> **Your goal**
Give back every line of the material exactly, as it appears below.
Data for this exercise START
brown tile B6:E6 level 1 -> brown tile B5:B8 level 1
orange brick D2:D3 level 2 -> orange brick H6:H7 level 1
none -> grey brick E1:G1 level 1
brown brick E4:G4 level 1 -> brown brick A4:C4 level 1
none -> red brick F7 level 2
Data for this exercise END
> **Expected answer**
brown tile B6:E6 level 1 -> brown tile B5:B8 level 1
orange brick D2:D3 level 2 -> orange brick H6:H7 level 1
none -> grey brick E1:G1 level 1
brown brick E4:G4 level 1 -> brown brick A4:C4 level 1
none -> red brick F7 level 2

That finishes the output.